→ ACTIVITY: Reproduce the whole of the records exactly, and make sure no picture is carried into the result.

[Object change descriptions]
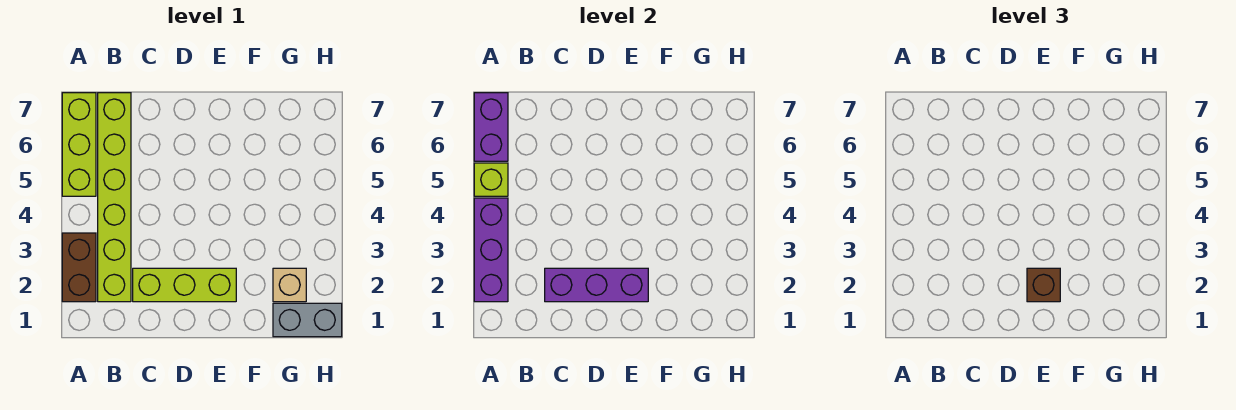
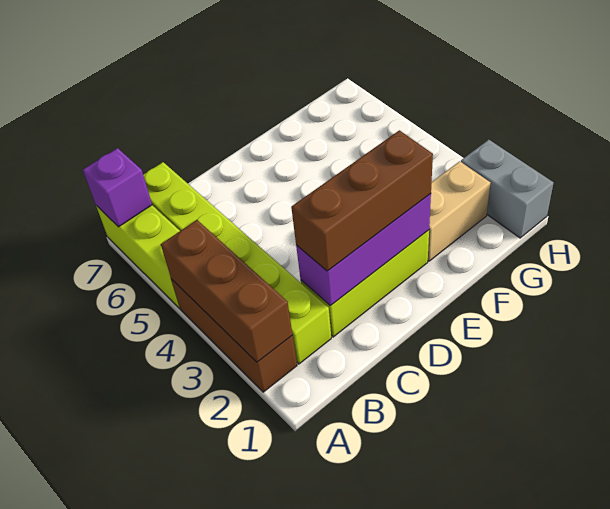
brown 1x2 brick [62,233,96,302] -> brown 1x3 brick [171,279,297,392]
purple 1x3 brick [474,198,508,302] -> brown 1x3 brick [161,220,292,362]
lime 1x1 brick [474,163,508,196] -> none
purple 1x2 brick [474,93,508,161] -> purple 1x1 brick [83,148,152,227]
brown 1x1 brick [1027,268,1060,302] -> brown 1x3 brick [291,130,433,271]
grey 1x2 brick [273,303,342,337] -> grey 1x2 brick turned to [461,140,553,238]
tan 1x1 brick [273,268,306,302] -> tan 1x2 brick [428,161,490,261]

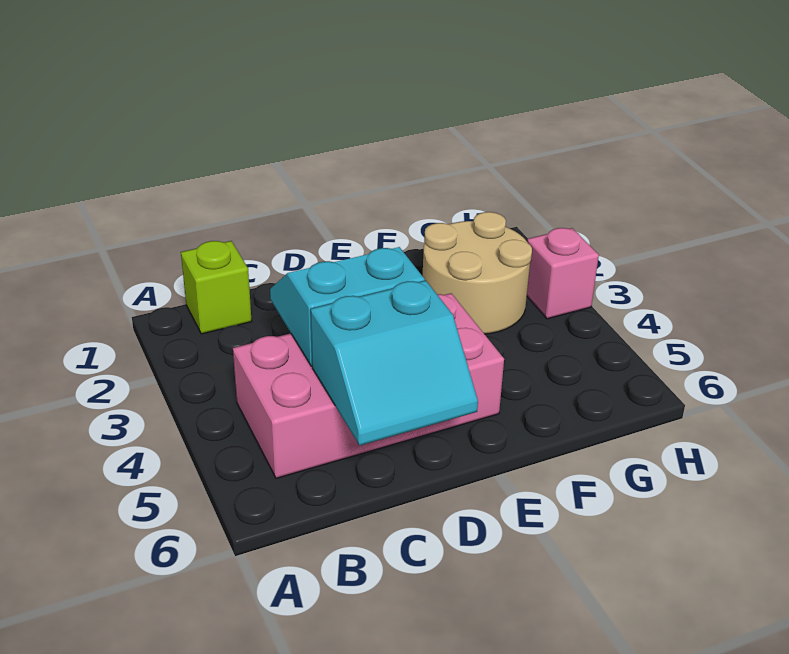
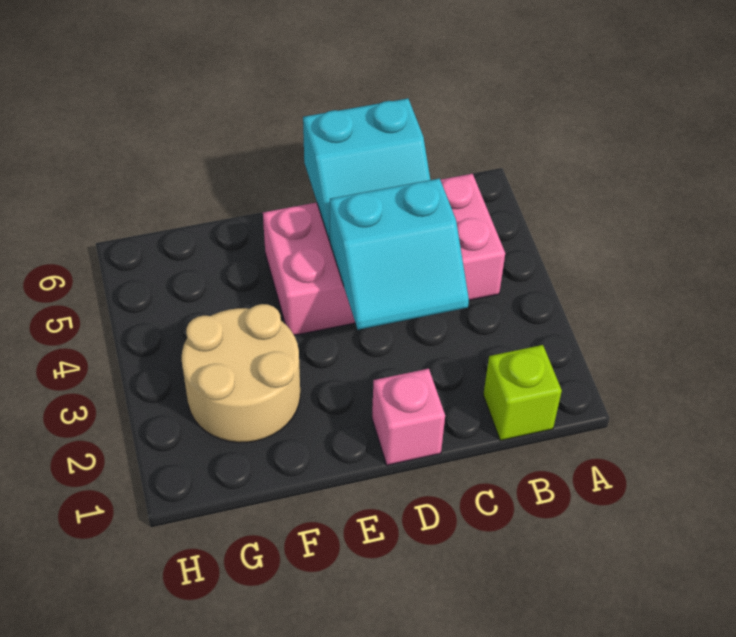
cyan 2x2 slope [311,280,478,445] -> cyan 2x2 slope turned to [303,98,430,241]
pink 1x1 brick [527,228,599,319] -> pink 1x1 brick moved to [372,369,445,465]

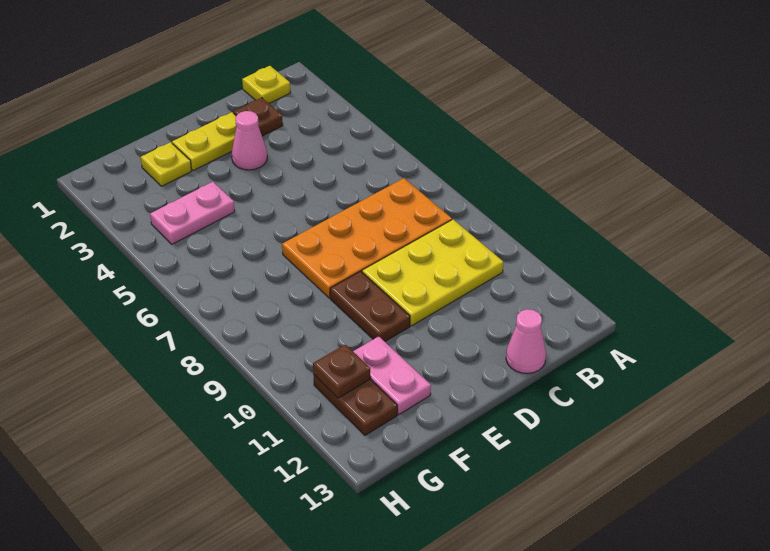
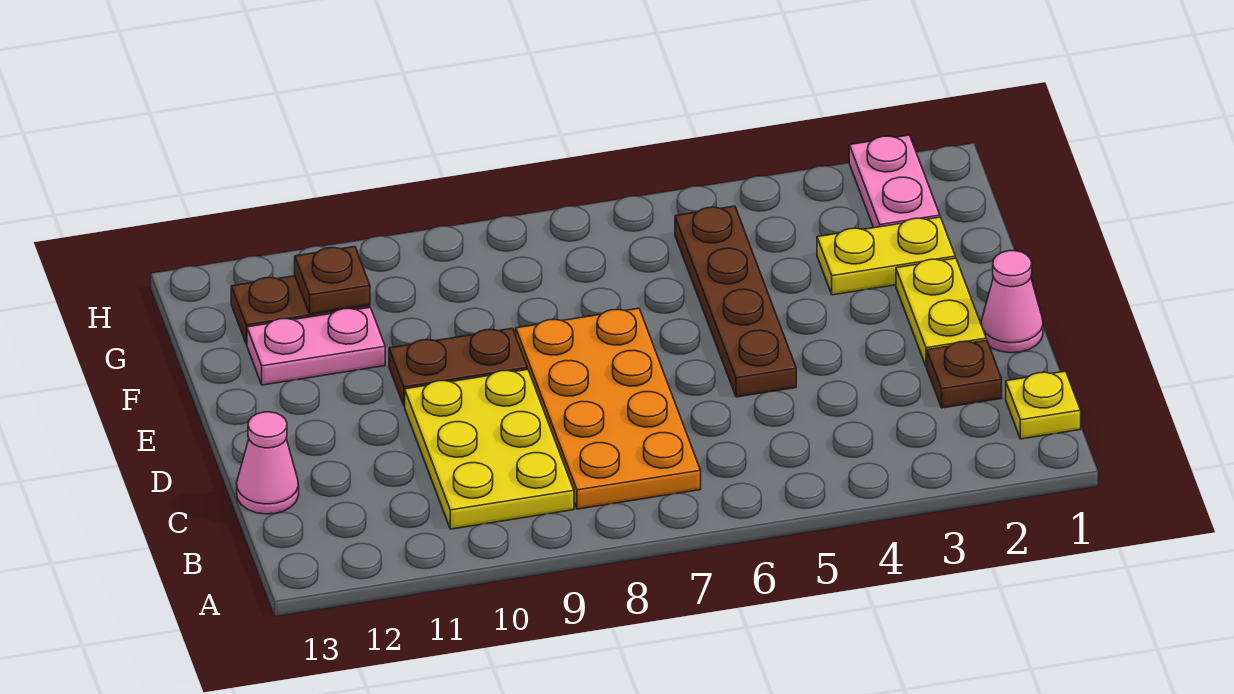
pink 1x1 cone [232,111,267,170] -> pink 1x1 cone moved to [981,251,1043,353]
none -> brown 1x4 plate [675,206,796,397]
yellow 1x1 plate [141,142,192,186] -> yellow 1x2 plate [817,217,955,295]
pink 1x2 plate [150,182,235,244] -> pink 1x2 plate moved to [849,135,940,228]

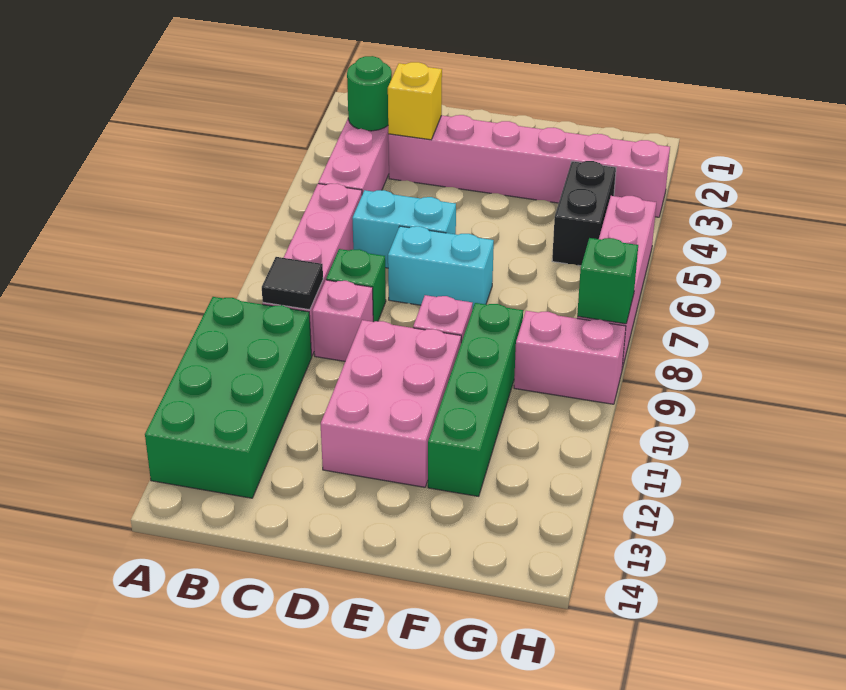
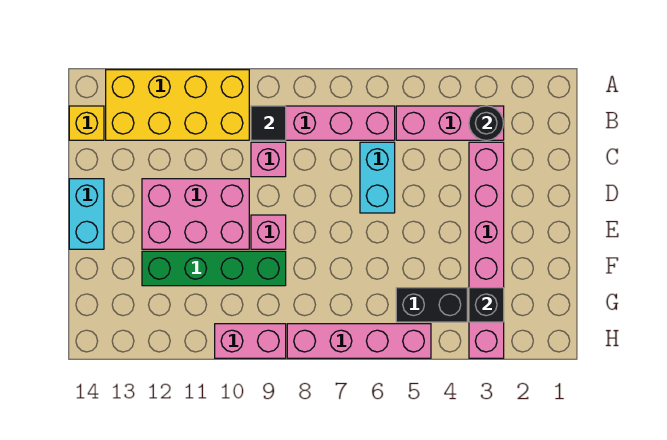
green 2x4 brick [145,297,312,498] -> yellow 2x4 brick [106,70,249,140]
green 1x1 round brick [347,56,392,131] -> black 1x1 round brick [469,106,504,140]
yellow 1x1 brick [388,62,442,140] -> yellow 1x1 brick moved to [69,106,104,140]
green 1x1 brick [326,249,386,322] -> none
cyan 1x2 brick [388,226,494,310] -> cyan 1x2 brick moved to [69,179,104,249]
none -> black 1x1 brick [469,288,504,322]
pink 1x2 brick [514,311,626,404] -> pink 1x2 brick turned to [215,324,286,358]
green 1x1 brick [577,238,638,324] -> none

→ RESPONSE BOX:
brown 1x2 brick [62,233,96,302] -> brown 1x3 brick [171,279,297,392]
purple 1x3 brick [474,198,508,302] -> brown 1x3 brick [161,220,292,362]
lime 1x1 brick [474,163,508,196] -> none
purple 1x2 brick [474,93,508,161] -> purple 1x1 brick [83,148,152,227]
brown 1x1 brick [1027,268,1060,302] -> brown 1x3 brick [291,130,433,271]
grey 1x2 brick [273,303,342,337] -> grey 1x2 brick turned to [461,140,553,238]
tan 1x1 brick [273,268,306,302] -> tan 1x2 brick [428,161,490,261]

cyan 2x2 slope [311,280,478,445] -> cyan 2x2 slope turned to [303,98,430,241]
pink 1x1 brick [527,228,599,319] -> pink 1x1 brick moved to [372,369,445,465]

pink 1x1 cone [232,111,267,170] -> pink 1x1 cone moved to [981,251,1043,353]
none -> brown 1x4 plate [675,206,796,397]
yellow 1x1 plate [141,142,192,186] -> yellow 1x2 plate [817,217,955,295]
pink 1x2 plate [150,182,235,244] -> pink 1x2 plate moved to [849,135,940,228]

green 2x4 brick [145,297,312,498] -> yellow 2x4 brick [106,70,249,140]
green 1x1 round brick [347,56,392,131] -> black 1x1 round brick [469,106,504,140]
yellow 1x1 brick [388,62,442,140] -> yellow 1x1 brick moved to [69,106,104,140]
green 1x1 brick [326,249,386,322] -> none
cyan 1x2 brick [388,226,494,310] -> cyan 1x2 brick moved to [69,179,104,249]
none -> black 1x1 brick [469,288,504,322]
pink 1x2 brick [514,311,626,404] -> pink 1x2 brick turned to [215,324,286,358]
green 1x1 brick [577,238,638,324] -> none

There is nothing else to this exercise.